What this task involves. Could you write out the lines below exactly, beginning with the first and finishing with the one that contains "RGB3 pin R: RX -> D13"?

···

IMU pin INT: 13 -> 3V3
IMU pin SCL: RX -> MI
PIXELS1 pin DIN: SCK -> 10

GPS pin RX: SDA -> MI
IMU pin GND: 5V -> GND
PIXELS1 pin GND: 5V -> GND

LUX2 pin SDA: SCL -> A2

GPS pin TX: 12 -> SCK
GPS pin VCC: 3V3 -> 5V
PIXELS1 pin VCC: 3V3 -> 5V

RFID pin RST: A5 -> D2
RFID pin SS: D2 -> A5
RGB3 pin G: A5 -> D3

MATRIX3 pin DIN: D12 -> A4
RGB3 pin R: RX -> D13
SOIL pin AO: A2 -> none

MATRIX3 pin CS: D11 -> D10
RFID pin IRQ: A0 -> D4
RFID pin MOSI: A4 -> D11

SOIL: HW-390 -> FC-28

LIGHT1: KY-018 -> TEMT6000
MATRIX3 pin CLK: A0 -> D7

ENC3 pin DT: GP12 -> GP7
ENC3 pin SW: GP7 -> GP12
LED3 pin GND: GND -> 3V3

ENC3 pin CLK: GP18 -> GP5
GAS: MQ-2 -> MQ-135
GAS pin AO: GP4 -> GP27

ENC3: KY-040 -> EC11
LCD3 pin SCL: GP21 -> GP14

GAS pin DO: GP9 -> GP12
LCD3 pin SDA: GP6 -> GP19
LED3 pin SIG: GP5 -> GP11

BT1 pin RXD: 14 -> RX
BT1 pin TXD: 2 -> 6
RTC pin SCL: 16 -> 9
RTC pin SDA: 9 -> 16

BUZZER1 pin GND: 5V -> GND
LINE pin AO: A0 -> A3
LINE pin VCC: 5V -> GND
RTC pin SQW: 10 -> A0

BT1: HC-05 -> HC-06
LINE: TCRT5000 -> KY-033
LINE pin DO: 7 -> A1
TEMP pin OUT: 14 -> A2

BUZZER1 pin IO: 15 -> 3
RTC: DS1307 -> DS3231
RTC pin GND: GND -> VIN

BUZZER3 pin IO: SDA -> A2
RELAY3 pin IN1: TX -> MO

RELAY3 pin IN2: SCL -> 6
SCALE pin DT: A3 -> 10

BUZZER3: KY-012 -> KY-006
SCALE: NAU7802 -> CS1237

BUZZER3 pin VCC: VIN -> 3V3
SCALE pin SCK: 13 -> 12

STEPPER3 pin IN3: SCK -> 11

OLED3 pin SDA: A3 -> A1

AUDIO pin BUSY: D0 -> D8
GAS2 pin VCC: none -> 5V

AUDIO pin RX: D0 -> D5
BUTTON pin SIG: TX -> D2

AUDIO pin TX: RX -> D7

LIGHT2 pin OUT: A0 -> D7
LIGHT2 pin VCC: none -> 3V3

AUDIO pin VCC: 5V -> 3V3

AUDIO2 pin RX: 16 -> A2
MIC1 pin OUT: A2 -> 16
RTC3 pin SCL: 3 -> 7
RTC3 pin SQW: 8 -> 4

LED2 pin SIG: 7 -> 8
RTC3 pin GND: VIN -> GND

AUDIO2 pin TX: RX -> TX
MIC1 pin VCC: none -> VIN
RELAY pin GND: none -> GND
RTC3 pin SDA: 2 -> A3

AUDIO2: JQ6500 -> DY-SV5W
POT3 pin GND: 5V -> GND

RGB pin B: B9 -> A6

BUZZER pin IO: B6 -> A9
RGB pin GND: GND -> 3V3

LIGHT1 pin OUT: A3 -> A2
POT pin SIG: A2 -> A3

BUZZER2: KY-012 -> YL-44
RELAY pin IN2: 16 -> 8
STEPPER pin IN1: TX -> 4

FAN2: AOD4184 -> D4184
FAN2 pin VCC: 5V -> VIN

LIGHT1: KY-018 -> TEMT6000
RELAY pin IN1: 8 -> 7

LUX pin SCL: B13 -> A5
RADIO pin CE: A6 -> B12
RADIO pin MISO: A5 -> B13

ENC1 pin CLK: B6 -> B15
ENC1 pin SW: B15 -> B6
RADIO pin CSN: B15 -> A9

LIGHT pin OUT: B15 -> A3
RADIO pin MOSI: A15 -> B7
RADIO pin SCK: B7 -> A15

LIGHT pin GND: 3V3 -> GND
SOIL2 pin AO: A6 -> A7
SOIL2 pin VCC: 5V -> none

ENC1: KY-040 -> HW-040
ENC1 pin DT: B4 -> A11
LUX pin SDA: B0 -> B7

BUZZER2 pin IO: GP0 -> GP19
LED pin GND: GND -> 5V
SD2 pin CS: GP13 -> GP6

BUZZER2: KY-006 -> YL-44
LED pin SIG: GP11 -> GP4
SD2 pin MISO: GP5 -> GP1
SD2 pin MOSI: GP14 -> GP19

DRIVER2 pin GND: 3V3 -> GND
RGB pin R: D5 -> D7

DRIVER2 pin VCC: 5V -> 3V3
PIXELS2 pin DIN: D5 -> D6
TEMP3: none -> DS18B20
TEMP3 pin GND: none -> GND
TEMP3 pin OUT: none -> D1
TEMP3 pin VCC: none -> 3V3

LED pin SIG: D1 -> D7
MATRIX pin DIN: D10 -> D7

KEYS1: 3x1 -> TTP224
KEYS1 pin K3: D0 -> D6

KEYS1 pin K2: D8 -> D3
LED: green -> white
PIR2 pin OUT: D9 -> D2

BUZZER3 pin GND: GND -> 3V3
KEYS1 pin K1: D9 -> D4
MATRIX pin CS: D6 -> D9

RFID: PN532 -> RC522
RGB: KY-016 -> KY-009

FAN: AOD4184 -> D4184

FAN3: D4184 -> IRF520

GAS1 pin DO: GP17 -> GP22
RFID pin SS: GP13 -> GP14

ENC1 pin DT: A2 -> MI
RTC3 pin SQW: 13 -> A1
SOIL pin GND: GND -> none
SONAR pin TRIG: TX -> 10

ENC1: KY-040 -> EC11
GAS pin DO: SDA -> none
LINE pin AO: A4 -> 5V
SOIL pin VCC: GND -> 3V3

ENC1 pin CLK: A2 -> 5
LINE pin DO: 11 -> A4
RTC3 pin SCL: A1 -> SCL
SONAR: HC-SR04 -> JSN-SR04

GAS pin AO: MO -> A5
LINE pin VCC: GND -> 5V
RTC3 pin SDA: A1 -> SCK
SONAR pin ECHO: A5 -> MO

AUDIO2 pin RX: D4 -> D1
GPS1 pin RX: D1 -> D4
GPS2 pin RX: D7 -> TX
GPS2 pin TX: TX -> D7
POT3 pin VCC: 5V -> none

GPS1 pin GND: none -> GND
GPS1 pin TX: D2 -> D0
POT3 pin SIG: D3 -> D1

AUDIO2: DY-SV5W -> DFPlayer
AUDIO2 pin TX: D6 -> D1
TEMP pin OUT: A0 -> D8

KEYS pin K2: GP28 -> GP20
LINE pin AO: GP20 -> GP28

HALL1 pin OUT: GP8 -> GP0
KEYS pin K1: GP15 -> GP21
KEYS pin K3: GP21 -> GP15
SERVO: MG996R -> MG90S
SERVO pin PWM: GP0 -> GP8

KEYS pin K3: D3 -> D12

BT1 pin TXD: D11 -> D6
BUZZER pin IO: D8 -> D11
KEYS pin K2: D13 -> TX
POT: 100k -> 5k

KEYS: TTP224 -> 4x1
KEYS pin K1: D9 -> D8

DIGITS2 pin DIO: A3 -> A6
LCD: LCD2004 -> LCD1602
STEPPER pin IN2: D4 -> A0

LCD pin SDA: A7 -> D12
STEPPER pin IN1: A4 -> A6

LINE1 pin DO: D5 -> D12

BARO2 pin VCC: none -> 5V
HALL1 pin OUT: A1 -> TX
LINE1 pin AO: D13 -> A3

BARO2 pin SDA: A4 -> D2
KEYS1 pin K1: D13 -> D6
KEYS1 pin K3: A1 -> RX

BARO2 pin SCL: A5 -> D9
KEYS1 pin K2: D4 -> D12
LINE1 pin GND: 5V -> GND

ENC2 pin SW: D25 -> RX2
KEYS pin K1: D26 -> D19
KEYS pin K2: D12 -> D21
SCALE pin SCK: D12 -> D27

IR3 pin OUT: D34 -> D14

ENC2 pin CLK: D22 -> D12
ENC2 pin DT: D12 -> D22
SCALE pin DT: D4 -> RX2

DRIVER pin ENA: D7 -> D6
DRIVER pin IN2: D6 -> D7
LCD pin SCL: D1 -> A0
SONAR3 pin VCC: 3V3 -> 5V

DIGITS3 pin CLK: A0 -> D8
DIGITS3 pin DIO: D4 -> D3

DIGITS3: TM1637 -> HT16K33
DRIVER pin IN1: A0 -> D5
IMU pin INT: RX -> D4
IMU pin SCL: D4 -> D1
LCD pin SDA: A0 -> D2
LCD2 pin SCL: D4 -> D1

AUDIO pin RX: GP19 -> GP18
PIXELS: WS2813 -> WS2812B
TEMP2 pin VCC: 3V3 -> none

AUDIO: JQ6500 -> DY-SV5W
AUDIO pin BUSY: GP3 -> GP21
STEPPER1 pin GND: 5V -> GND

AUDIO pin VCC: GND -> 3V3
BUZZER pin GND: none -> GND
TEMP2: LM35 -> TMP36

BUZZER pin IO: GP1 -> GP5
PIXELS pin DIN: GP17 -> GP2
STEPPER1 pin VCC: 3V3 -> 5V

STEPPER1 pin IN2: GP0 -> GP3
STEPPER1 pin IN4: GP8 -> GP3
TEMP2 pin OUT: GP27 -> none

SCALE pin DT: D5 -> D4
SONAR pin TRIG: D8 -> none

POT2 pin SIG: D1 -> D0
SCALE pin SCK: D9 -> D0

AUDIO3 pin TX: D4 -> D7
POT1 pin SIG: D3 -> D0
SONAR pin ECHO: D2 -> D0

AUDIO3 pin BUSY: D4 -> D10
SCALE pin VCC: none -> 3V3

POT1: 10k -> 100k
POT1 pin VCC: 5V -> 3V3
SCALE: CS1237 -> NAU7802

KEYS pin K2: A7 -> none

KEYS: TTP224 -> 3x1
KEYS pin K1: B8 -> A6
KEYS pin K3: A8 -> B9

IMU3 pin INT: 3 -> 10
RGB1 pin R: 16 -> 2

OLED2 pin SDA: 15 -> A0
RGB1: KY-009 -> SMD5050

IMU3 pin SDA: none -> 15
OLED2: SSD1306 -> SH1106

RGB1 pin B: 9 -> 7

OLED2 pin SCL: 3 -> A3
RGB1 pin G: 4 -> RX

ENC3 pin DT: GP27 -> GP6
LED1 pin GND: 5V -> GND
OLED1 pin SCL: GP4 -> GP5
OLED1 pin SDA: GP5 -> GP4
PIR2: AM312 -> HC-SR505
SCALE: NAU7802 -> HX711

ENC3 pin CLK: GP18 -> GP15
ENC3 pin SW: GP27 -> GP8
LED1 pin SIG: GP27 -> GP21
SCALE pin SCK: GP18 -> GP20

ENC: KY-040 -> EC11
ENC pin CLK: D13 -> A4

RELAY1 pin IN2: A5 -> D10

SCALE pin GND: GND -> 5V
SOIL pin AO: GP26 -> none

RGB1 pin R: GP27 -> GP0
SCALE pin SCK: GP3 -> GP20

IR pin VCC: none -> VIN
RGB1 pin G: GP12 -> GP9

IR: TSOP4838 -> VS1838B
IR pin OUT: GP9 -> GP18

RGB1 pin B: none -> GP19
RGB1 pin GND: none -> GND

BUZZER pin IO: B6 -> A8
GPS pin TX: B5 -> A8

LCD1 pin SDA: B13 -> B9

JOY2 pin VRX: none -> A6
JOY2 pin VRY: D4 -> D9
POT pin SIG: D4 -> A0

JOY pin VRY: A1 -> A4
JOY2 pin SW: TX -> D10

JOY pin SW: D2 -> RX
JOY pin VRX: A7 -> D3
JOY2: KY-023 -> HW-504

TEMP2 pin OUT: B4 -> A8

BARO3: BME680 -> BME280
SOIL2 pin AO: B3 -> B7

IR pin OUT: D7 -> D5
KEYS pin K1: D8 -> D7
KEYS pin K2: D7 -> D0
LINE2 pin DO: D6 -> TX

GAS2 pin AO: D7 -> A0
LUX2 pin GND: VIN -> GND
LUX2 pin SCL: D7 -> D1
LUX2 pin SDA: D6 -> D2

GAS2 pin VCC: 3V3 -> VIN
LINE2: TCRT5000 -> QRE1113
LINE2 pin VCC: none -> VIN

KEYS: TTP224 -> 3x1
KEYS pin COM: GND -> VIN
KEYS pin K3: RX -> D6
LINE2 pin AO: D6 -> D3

···

Answer space.
IMU pin INT: 13 -> 3V3
IMU pin SCL: RX -> MI
PIXELS1 pin DIN: SCK -> 10

GPS pin RX: SDA -> MI
IMU pin GND: 5V -> GND
PIXELS1 pin GND: 5V -> GND

LUX2 pin SDA: SCL -> A2

GPS pin TX: 12 -> SCK
GPS pin VCC: 3V3 -> 5V
PIXELS1 pin VCC: 3V3 -> 5V

RFID pin RST: A5 -> D2
RFID pin SS: D2 -> A5
RGB3 pin G: A5 -> D3

MATRIX3 pin DIN: D12 -> A4
RGB3 pin R: RX -> D13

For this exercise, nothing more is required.